# ENREGISTREMENTS FOURNIS:

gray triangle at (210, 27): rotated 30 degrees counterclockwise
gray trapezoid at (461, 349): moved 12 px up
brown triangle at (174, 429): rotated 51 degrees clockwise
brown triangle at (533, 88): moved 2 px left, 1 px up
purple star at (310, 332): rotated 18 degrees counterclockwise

# EXERCICE PROPOSÉ:
Recopiez à l'identique chacune des lignes des enregistrements ci-dessus.

# RÉPONSE CORRECTE:
gray triangle at (210, 27): rotated 30 degrees counterclockwise
gray trapezoid at (461, 349): moved 12 px up
brown triangle at (174, 429): rotated 51 degrees clockwise
brown triangle at (533, 88): moved 2 px left, 1 px up
purple star at (310, 332): rotated 18 degrees counterclockwise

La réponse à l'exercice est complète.